Exercise objective: As you write out the lines from the one containing "What was the łyżka" through the last line of the records, keep them exact and leave out pictures.

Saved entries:
++++++++++++++++++++

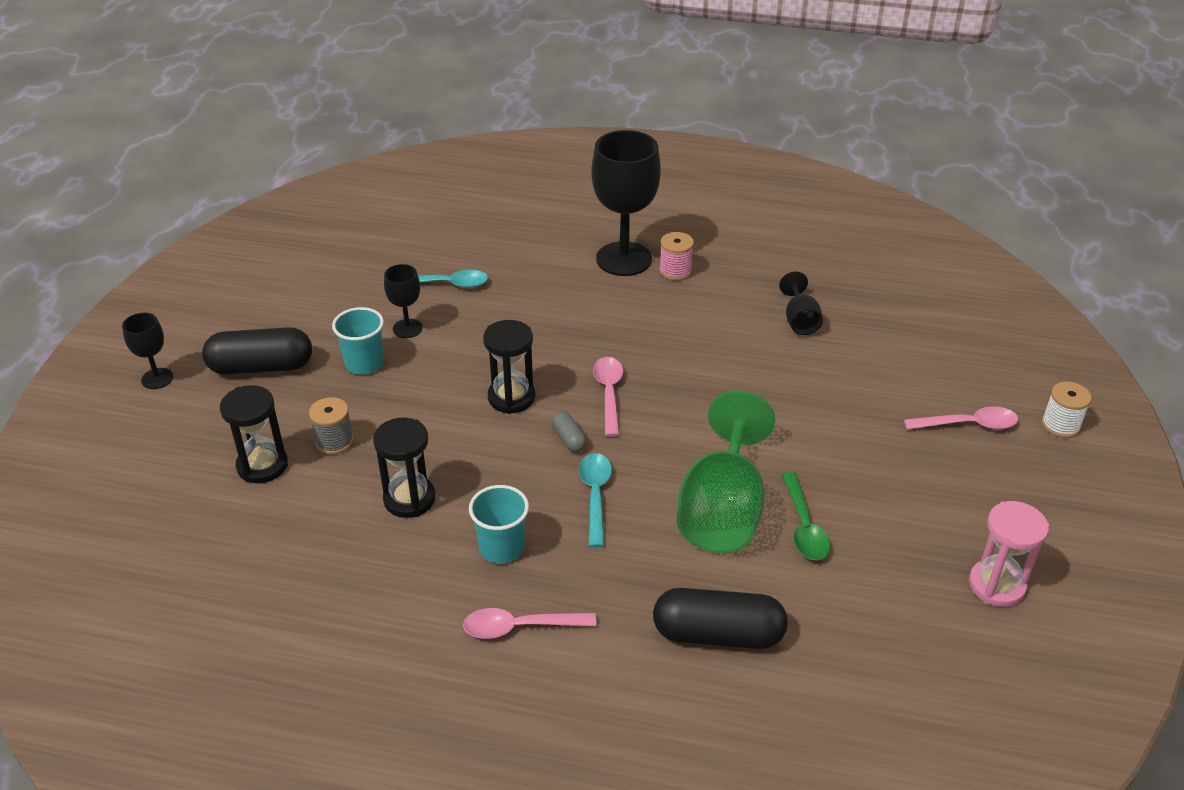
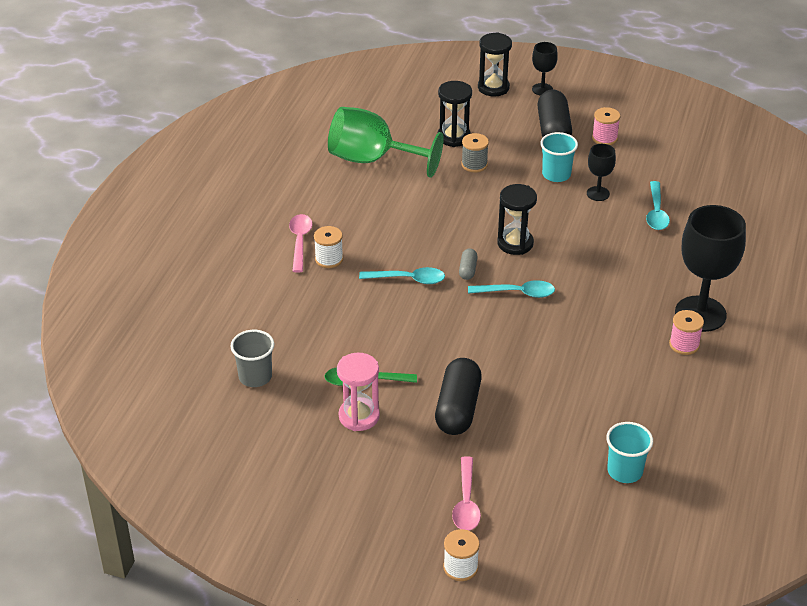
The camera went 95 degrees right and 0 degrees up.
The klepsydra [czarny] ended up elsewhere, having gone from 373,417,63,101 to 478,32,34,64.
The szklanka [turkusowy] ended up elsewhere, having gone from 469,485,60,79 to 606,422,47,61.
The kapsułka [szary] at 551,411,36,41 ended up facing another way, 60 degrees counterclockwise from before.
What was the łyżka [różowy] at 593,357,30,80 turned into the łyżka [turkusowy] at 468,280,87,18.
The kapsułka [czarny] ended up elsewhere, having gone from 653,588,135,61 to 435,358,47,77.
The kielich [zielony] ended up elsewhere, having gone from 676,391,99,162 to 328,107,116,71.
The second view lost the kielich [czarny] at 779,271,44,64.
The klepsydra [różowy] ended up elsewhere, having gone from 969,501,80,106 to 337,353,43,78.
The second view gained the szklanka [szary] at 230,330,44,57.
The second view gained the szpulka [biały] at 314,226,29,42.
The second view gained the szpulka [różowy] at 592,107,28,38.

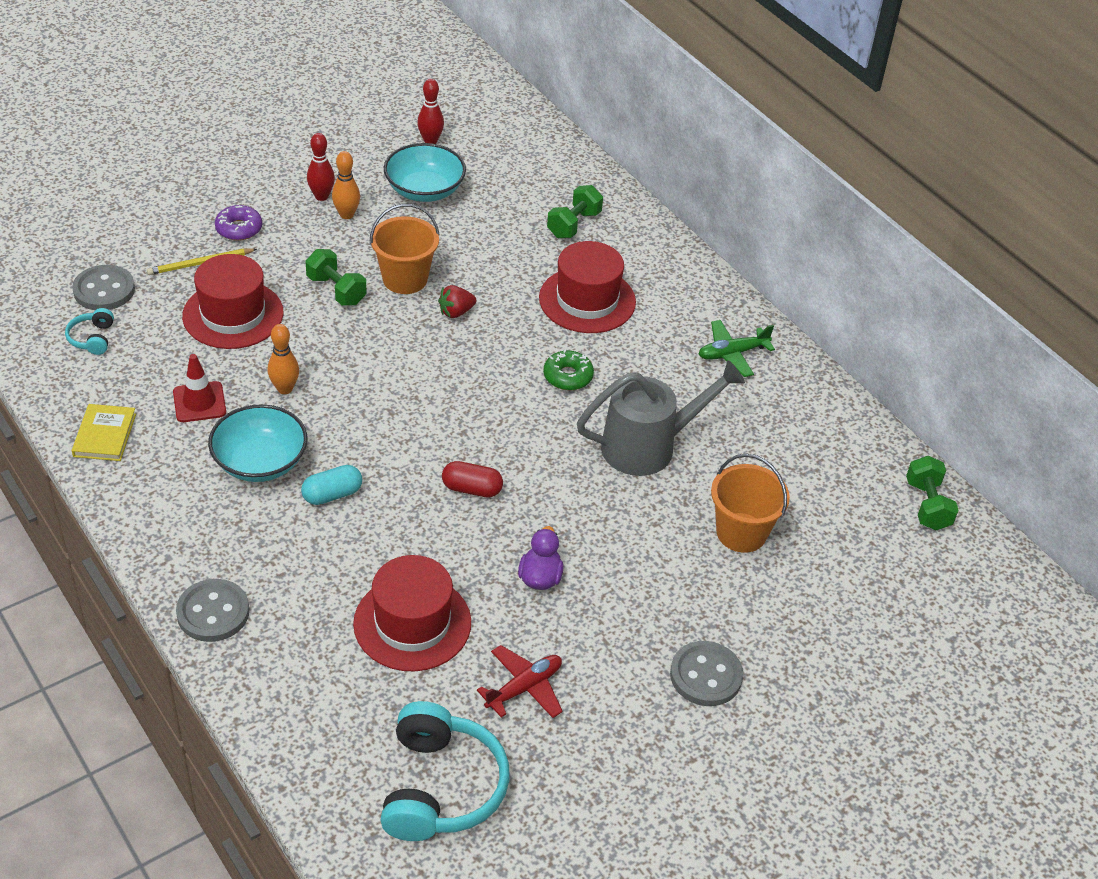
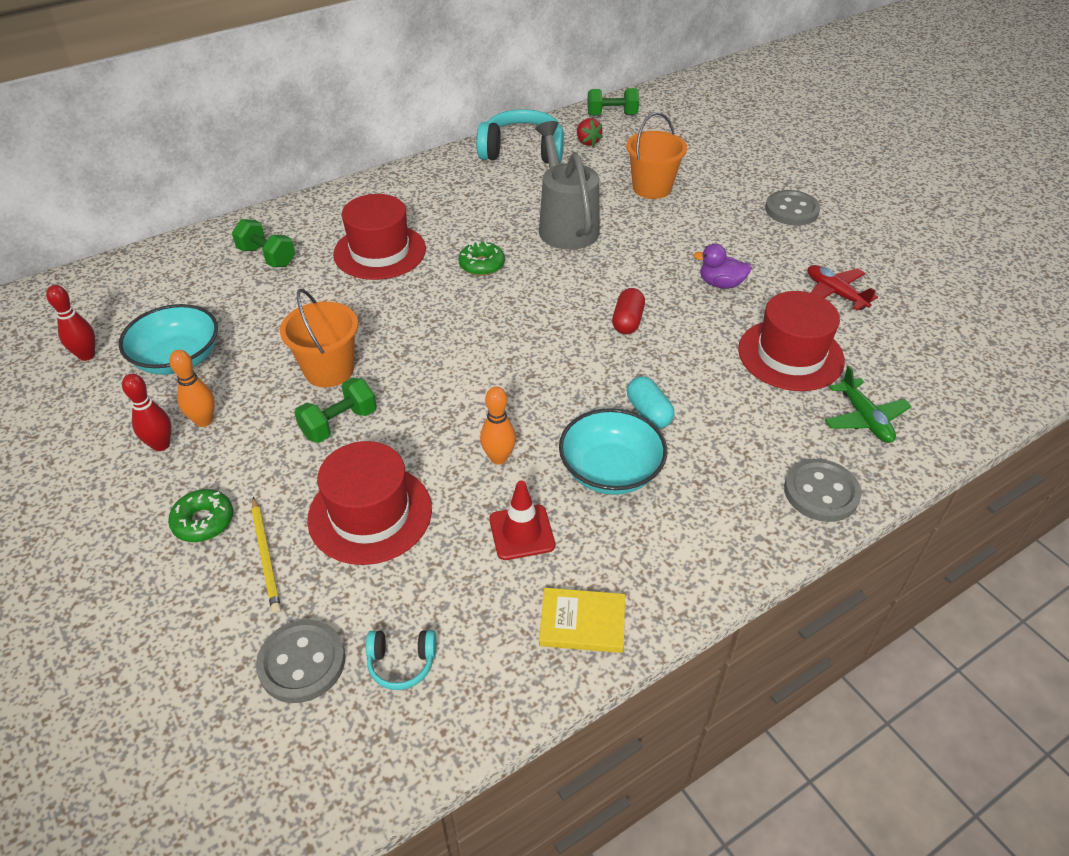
The camera went 85 degrees left and 0 degrees up.
What was the donut [fioletowy] at 215,205,47,36 turned into the donut [zielony] at 168,489,65,53.
The słuchawki [turkusowy] ended up elsewhere, having gone from 380,701,130,140 to 477,109,87,54.
The truskawka [czerwony] ended up elsewhere, having gone from 438,285,38,33 to 577,118,26,28.
The samolot [zielony] ended up elsewhere, having gone from 699,320,76,57 to 825,366,87,77.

++++++++++++++++++++

Answer box:
What was the łyżka [różowy] at 593,357,30,80 turned into the łyżka [turkusowy] at 468,280,87,18.
The kapsułka [czarny] ended up elsewhere, having gone from 653,588,135,61 to 435,358,47,77.
The kielich [zielony] ended up elsewhere, having gone from 676,391,99,162 to 328,107,116,71.
The second view lost the kielich [czarny] at 779,271,44,64.
The klepsydra [różowy] ended up elsewhere, having gone from 969,501,80,106 to 337,353,43,78.
The second view gained the szklanka [szary] at 230,330,44,57.
The second view gained the szpulka [biały] at 314,226,29,42.
The second view gained the szpulka [różowy] at 592,107,28,38.

The camera went 85 degrees left and 0 degrees up.
What was the donut [fioletowy] at 215,205,47,36 turned into the donut [zielony] at 168,489,65,53.
The słuchawki [turkusowy] ended up elsewhere, having gone from 380,701,130,140 to 477,109,87,54.
The truskawka [czerwony] ended up elsewhere, having gone from 438,285,38,33 to 577,118,26,28.
The samolot [zielony] ended up elsewhere, having gone from 699,320,76,57 to 825,366,87,77.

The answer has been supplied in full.